▸ **REQUIRED ACTION**: Collect each line of the entries that holds the string "left".

(Stored data entries)
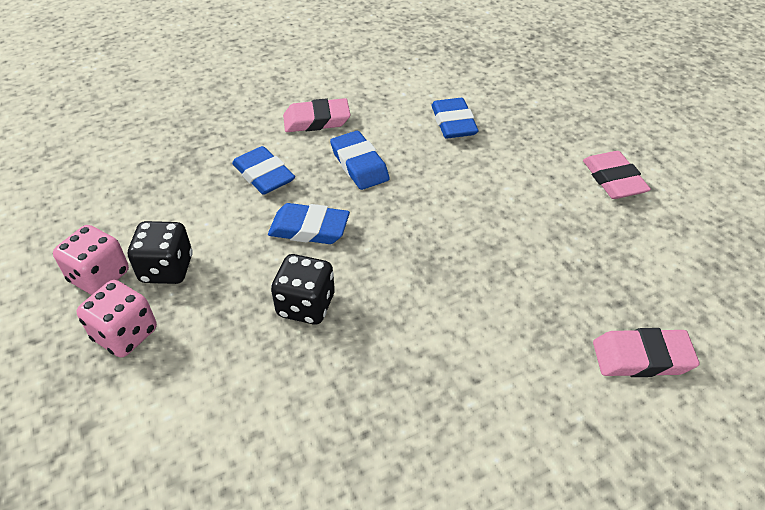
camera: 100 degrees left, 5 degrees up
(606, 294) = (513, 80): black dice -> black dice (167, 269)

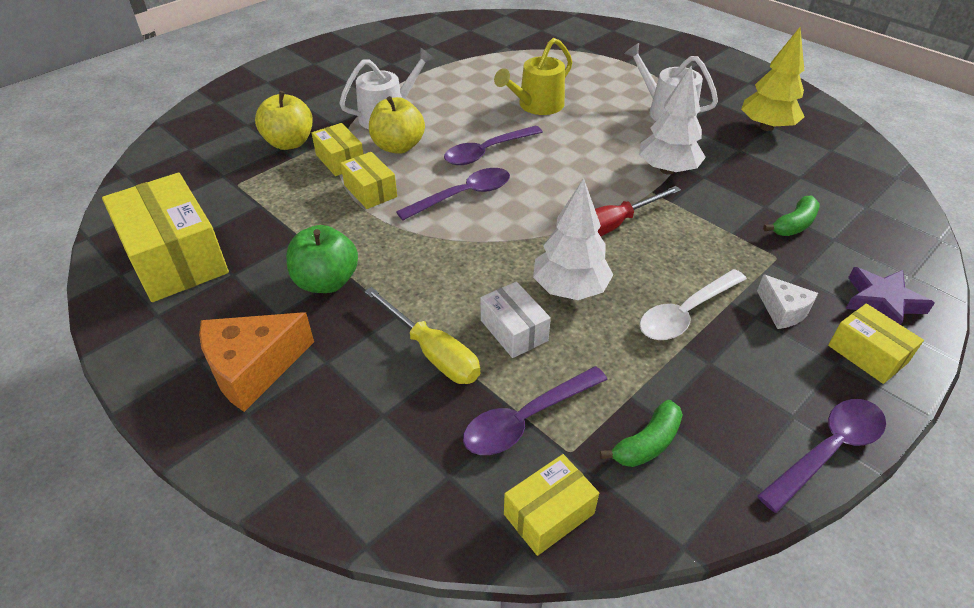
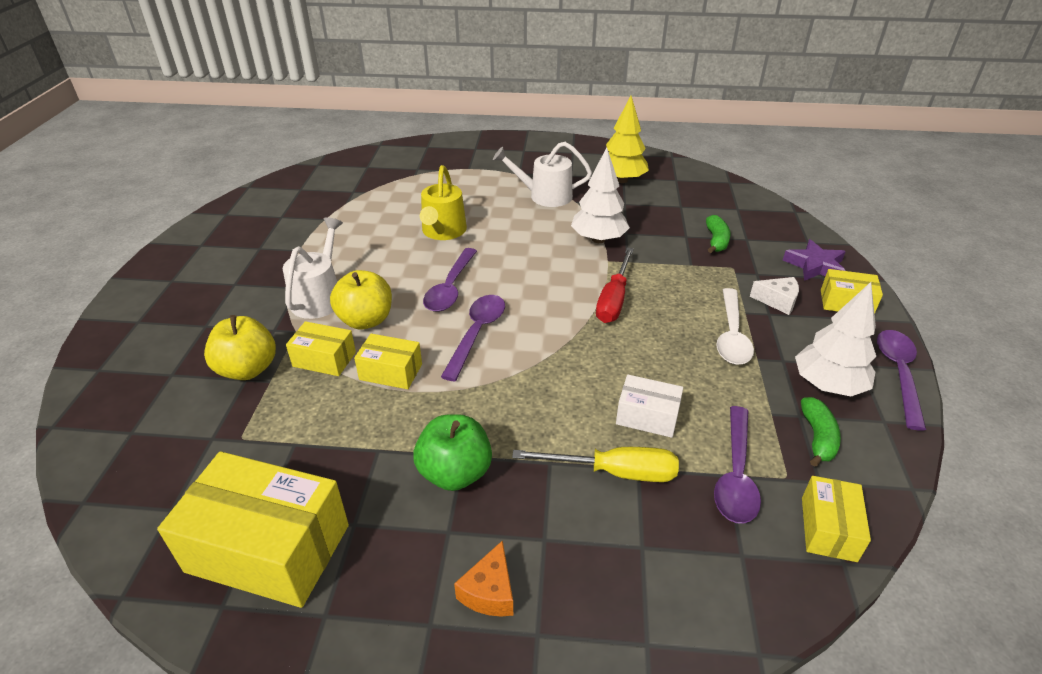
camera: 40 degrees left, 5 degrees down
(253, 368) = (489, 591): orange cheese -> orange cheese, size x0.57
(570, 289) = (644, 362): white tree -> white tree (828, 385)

▸ **FINISHED EXERCISE**:
camera: 100 degrees left, 5 degrees up
camera: 40 degrees left, 5 degrees down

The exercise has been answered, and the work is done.